━━ EXERCISE INPUT

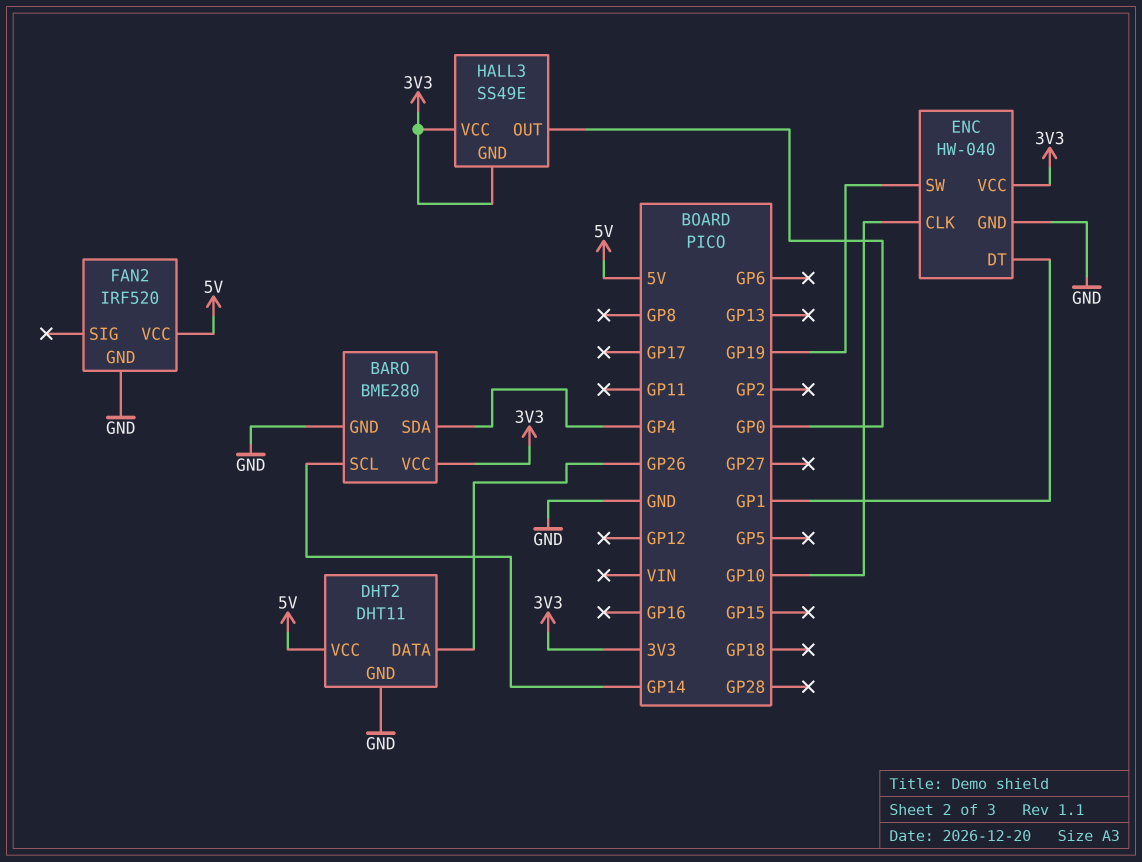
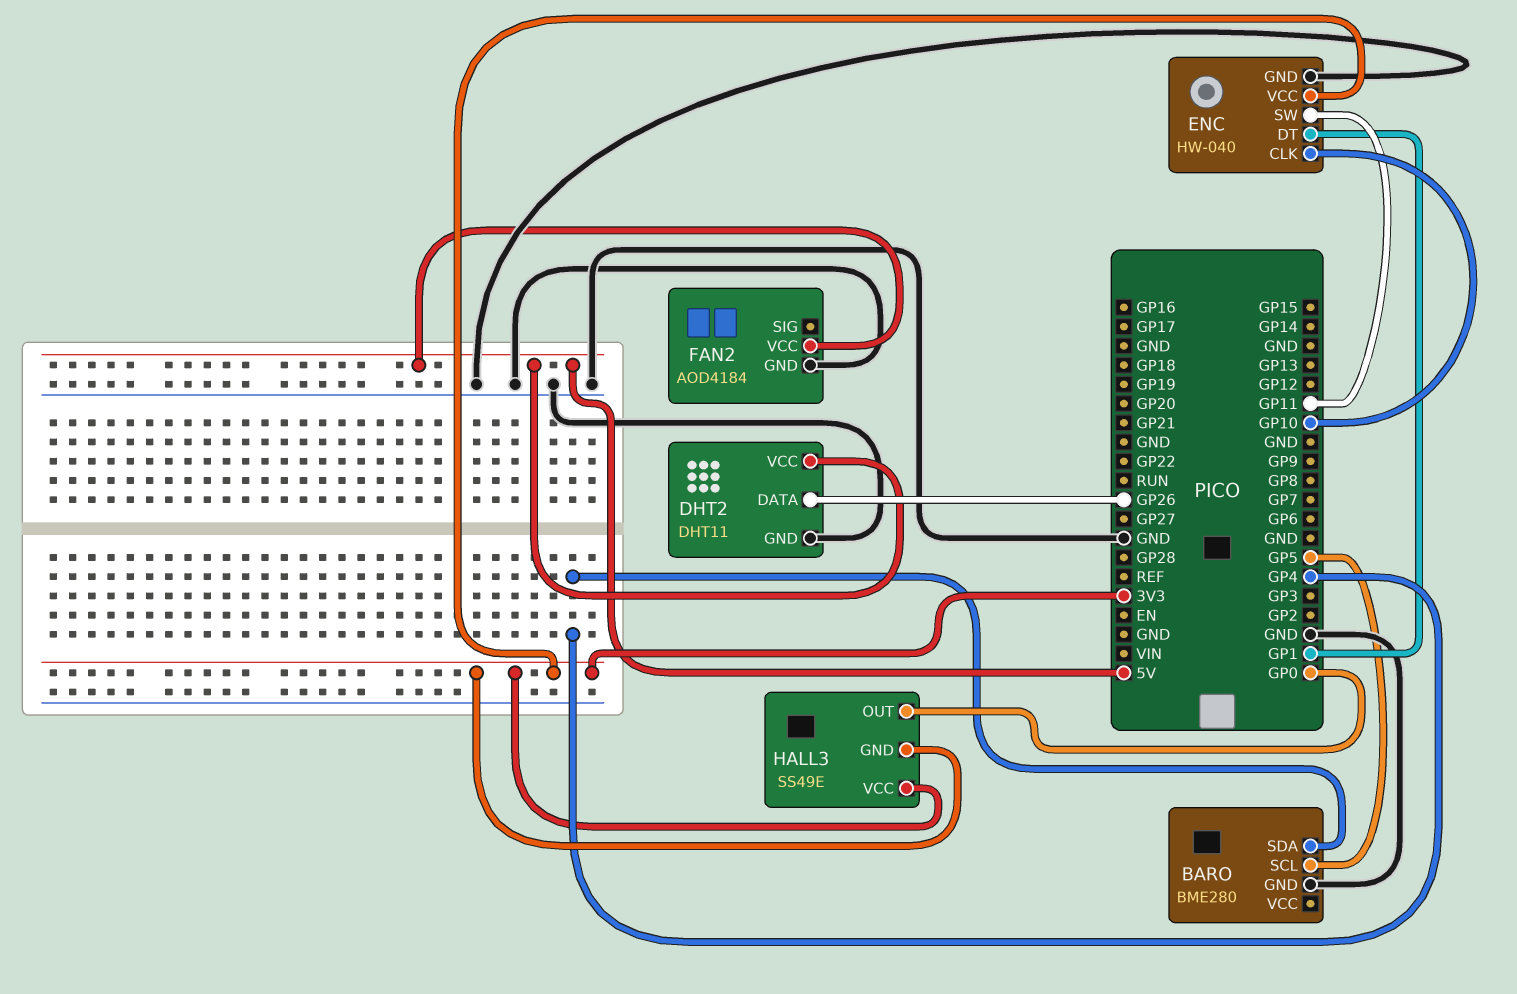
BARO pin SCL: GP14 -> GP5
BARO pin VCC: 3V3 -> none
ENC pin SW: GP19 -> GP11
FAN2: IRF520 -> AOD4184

━━━━
━━ EXERCISE INPUT

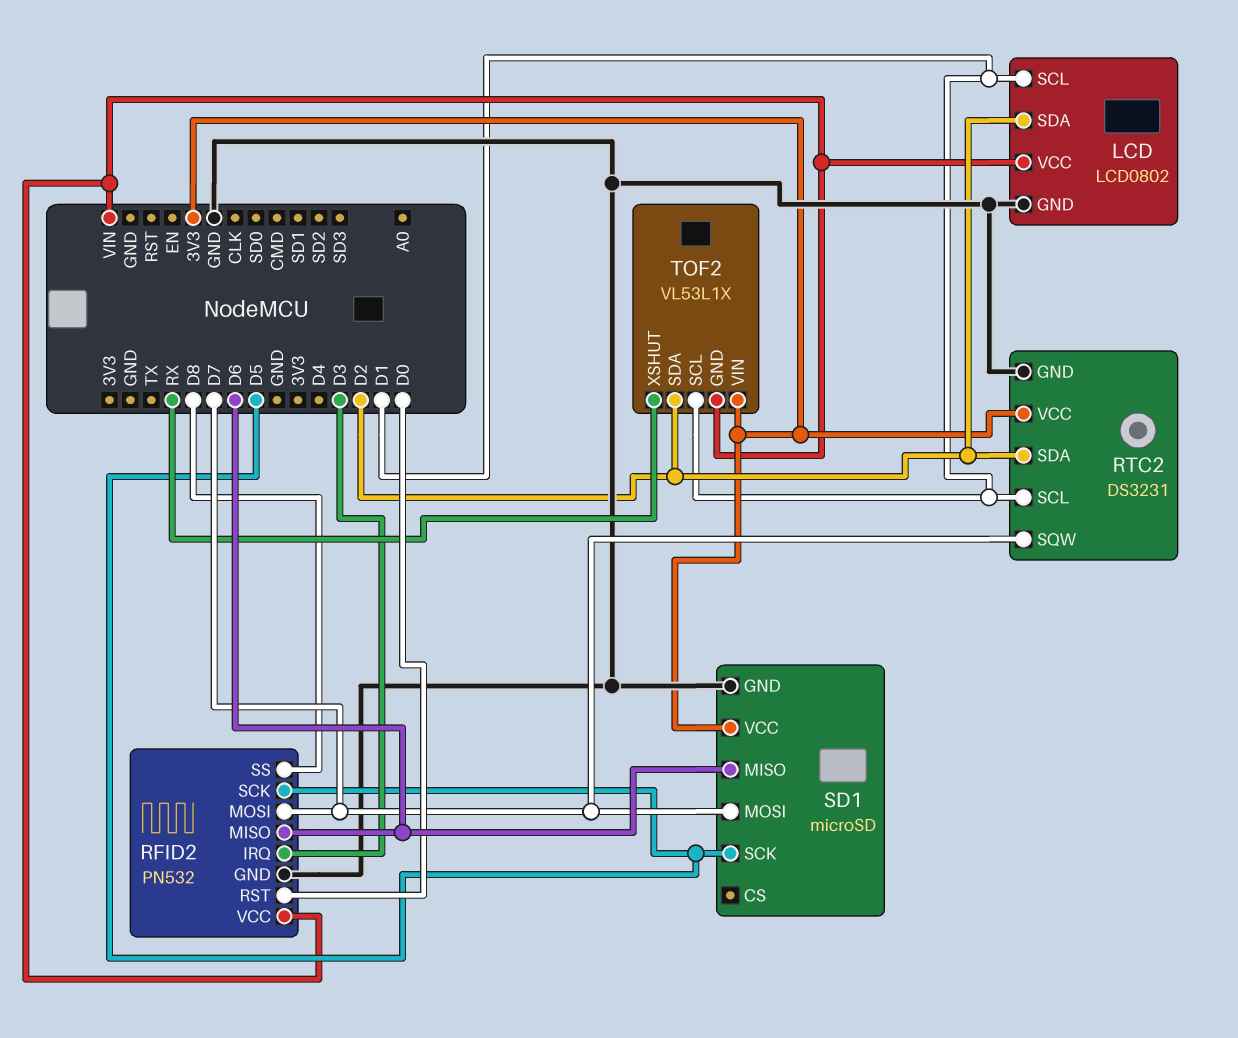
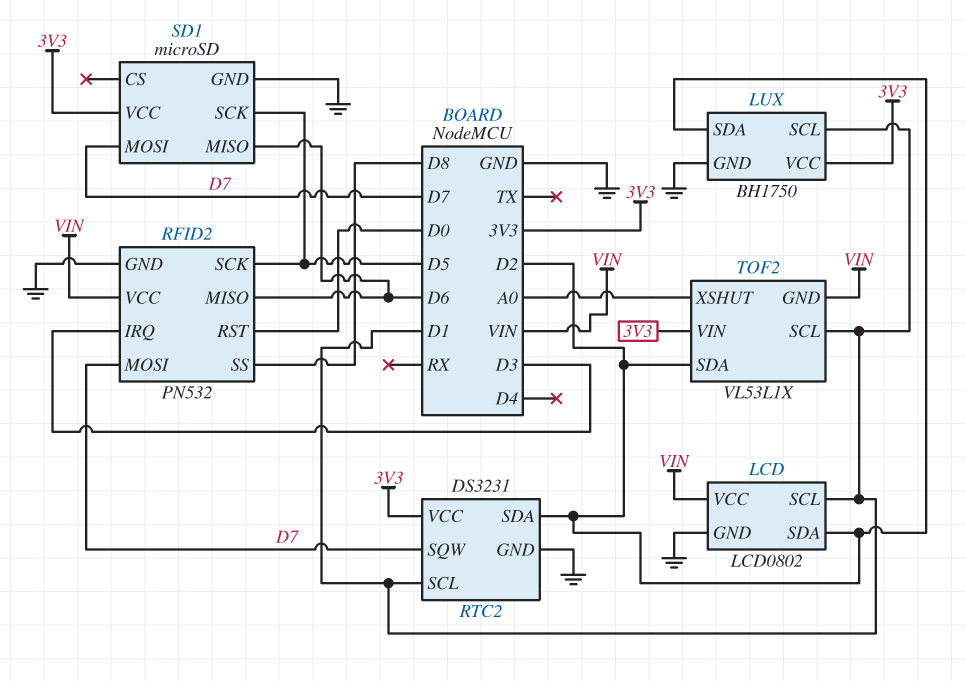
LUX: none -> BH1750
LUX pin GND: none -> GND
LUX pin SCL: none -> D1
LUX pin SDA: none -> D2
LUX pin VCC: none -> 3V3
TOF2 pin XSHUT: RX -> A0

━━━━

• [WHAT TO WORK ON]
Above are some lines. Repeat exactly, and only, those from the line that has "BARO pin VCC: 3V3 -> none" through the line that has "FAN2: IRF520 -> AOD4184".

• [SOLUTION TO THE PROBLEM]
BARO pin VCC: 3V3 -> none
ENC pin SW: GP19 -> GP11
FAN2: IRF520 -> AOD4184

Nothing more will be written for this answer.